# WHAT THE EXERCISE ASKS:
Could you transcribe all the entries exactly, omitting the pictures?

==================================================

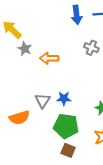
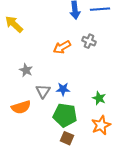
gray star: (25, 49) -> (26, 70), moved
orange arrow: (49, 58) -> (62, 47), moved, turned -30

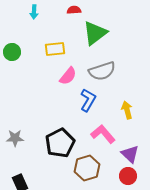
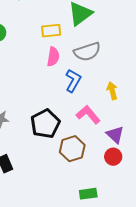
yellow rectangle: (55, 49) -> (51, 31), moved
pink semicircle: (68, 76) -> (53, 57), turned -30

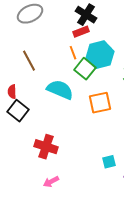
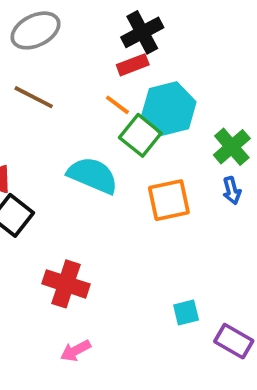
black cross: (86, 15) -> (142, 32), turned 30
orange line: (73, 53) -> (117, 105), turned -32
brown line: (29, 61) -> (34, 97), moved, turned -35

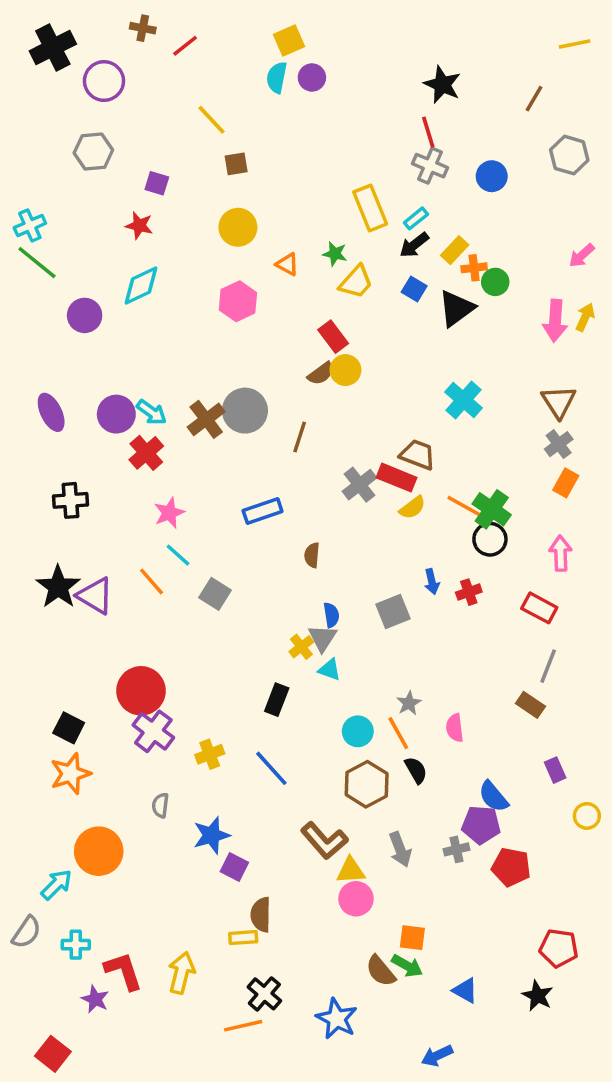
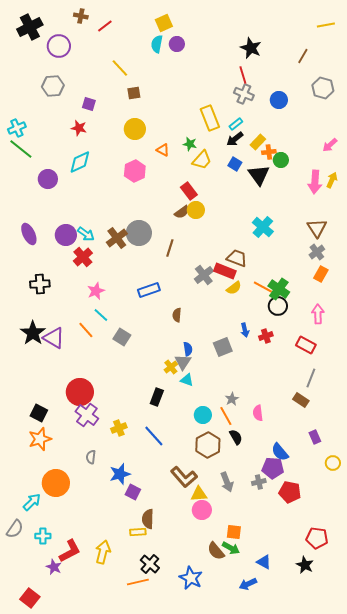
black triangle: (456, 308) -> (259, 175), turned -30
red L-shape: (123, 971) -> (70, 551), turned 80
blue arrow: (437, 1056) -> (248, 584), moved

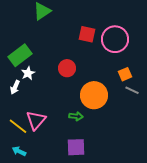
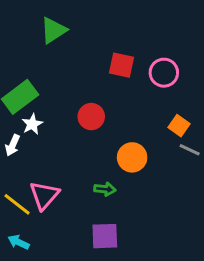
pink circle: (115, 39) -> (164, 73), size x0.7
orange square: (125, 74) -> (179, 126), turned -32
orange circle: (94, 95) -> (132, 157), size x0.7

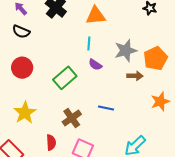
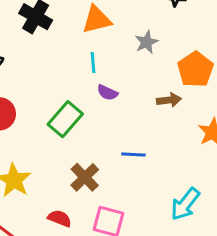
gray star: (126, 51) -> (147, 42), moved, size x0.7
red semicircle: (51, 142) -> (60, 218), turned -56

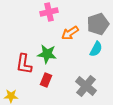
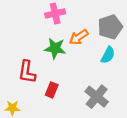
green star: (47, 54) -> (55, 48), moved

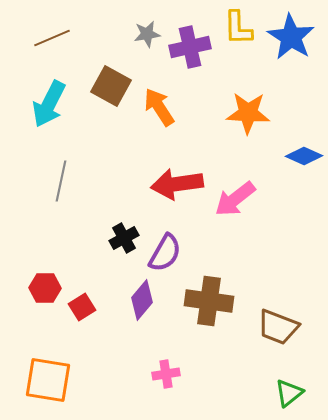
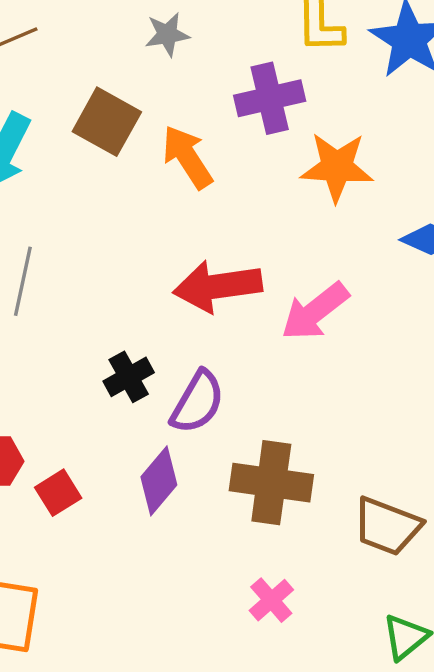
purple cross: (190, 47) -> (270, 98), moved
pink cross: (166, 374) -> (271, 600), moved, turned -32

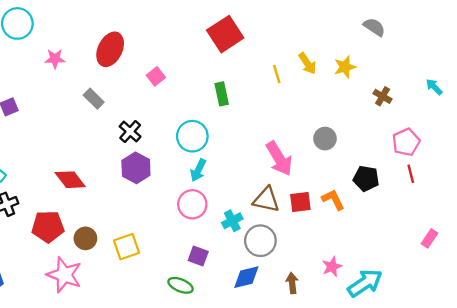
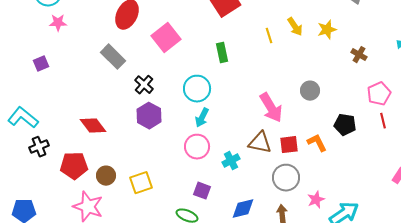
pink star: (55, 59) -> (58, 23), moved
pink square: (156, 76) -> (166, 38), size x1.8
gray rectangle: (94, 99) -> (113, 57), size x1.4
gray circle: (260, 241) -> (286, 178), moved

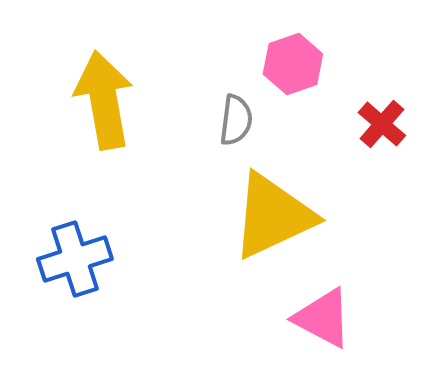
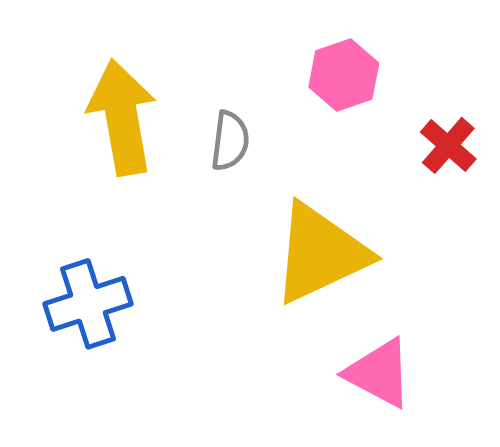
gray semicircle: (236, 120) -> (230, 141), moved

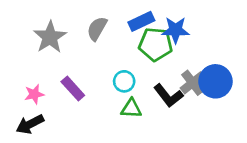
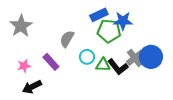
gray semicircle: (97, 29) -> (67, 39), moved
gray star: (50, 37) -> (21, 26), moved
green triangle: (131, 108) -> (103, 65), moved
black arrow: (30, 124) -> (32, 87), moved

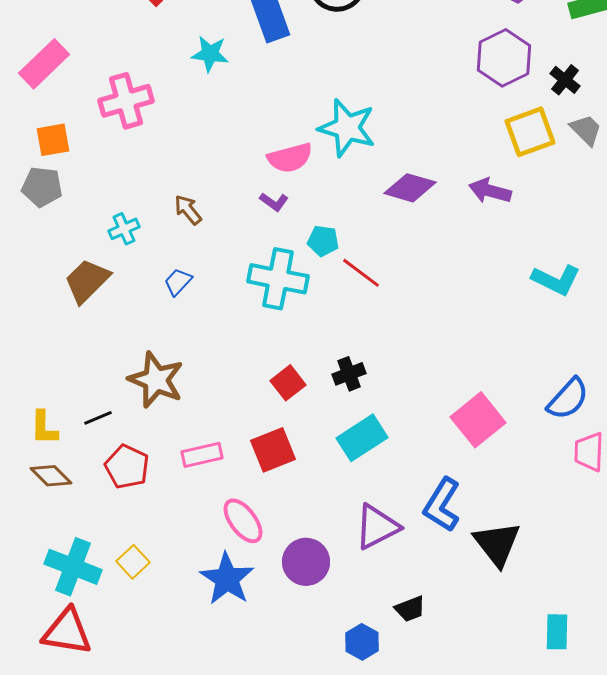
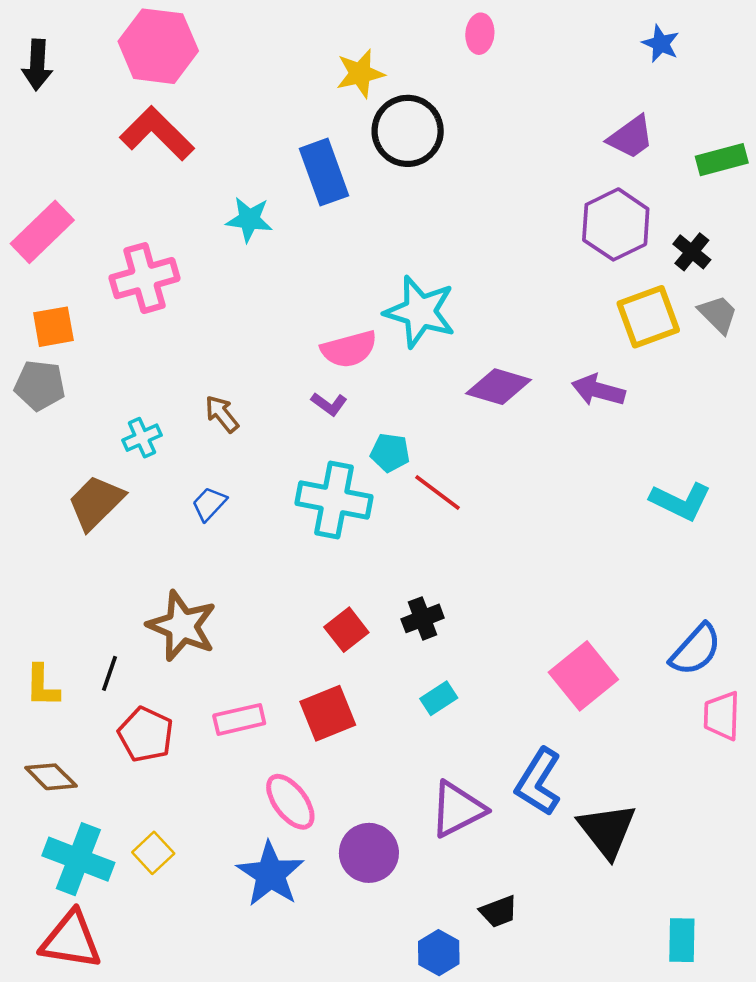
black line: (98, 418) -> (110, 673), turned -48
cyan rectangle: (362, 438) -> (439, 698), size x0.6
brown diamond: (51, 476) -> (51, 777), moved

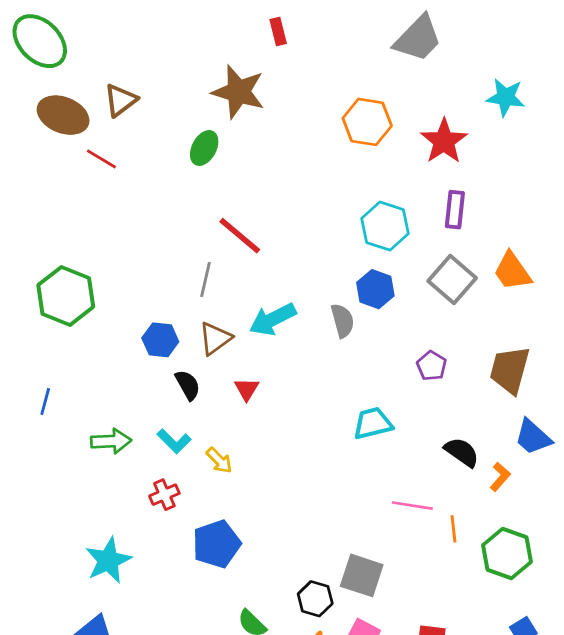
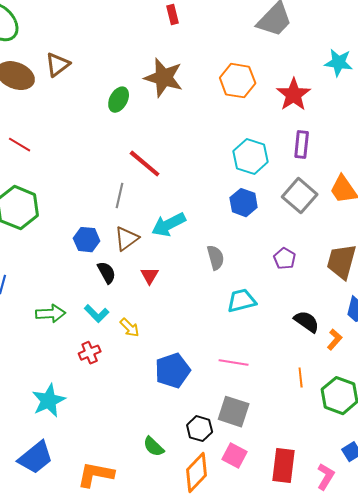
brown star: (238, 92) -> (164, 78), moved
red line: (101, 159) -> (20, 145), moved
gray semicircle: (343, 321) -> (216, 258), moved
pink line: (412, 506) -> (234, 363), moved
blue pentagon: (216, 544) -> (173, 371), moved

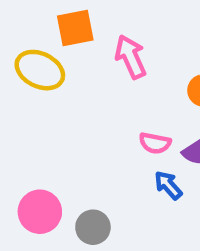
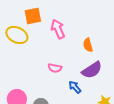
pink semicircle: (155, 143) -> (55, 68), moved

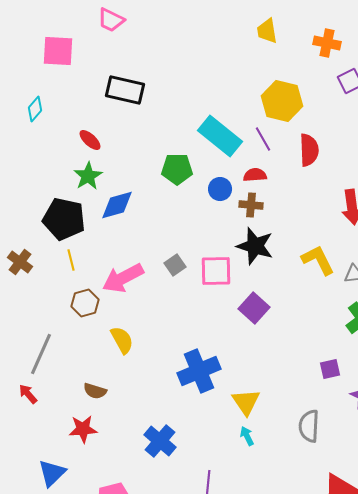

==================================================

# COMPLETED TASK:
gray star: (25, 49) -> (26, 70), moved
orange arrow: (49, 58) -> (62, 47), moved, turned -30

yellow rectangle: (55, 49) -> (51, 31), moved
pink semicircle: (68, 76) -> (53, 57), turned -30

black cross: (86, 15) -> (142, 32), turned 30
orange line: (73, 53) -> (117, 105), turned -32
brown line: (29, 61) -> (34, 97), moved, turned -35

black triangle: (456, 308) -> (259, 175), turned -30
red L-shape: (123, 971) -> (70, 551), turned 80
blue arrow: (437, 1056) -> (248, 584), moved

pink circle: (115, 39) -> (164, 73), size x0.7
orange square: (125, 74) -> (179, 126), turned -32
orange circle: (94, 95) -> (132, 157), size x0.7

gray star: (126, 51) -> (147, 42), moved, size x0.7
red semicircle: (51, 142) -> (60, 218), turned -56

green star: (47, 54) -> (55, 48), moved

purple cross: (190, 47) -> (270, 98), moved
pink cross: (166, 374) -> (271, 600), moved, turned -32

pink star: (55, 59) -> (58, 23), moved
pink square: (156, 76) -> (166, 38), size x1.8
gray rectangle: (94, 99) -> (113, 57), size x1.4
gray circle: (260, 241) -> (286, 178), moved

gray semicircle: (236, 120) -> (230, 141), moved

gray semicircle: (97, 29) -> (67, 39), moved
gray star: (50, 37) -> (21, 26), moved
green triangle: (131, 108) -> (103, 65), moved
black arrow: (30, 124) -> (32, 87), moved

black line: (98, 418) -> (110, 673), turned -48
cyan rectangle: (362, 438) -> (439, 698), size x0.6
brown diamond: (51, 476) -> (51, 777), moved

brown star: (238, 92) -> (164, 78), moved
red line: (101, 159) -> (20, 145), moved
gray semicircle: (343, 321) -> (216, 258), moved
pink line: (412, 506) -> (234, 363), moved
blue pentagon: (216, 544) -> (173, 371), moved

pink semicircle: (155, 143) -> (55, 68), moved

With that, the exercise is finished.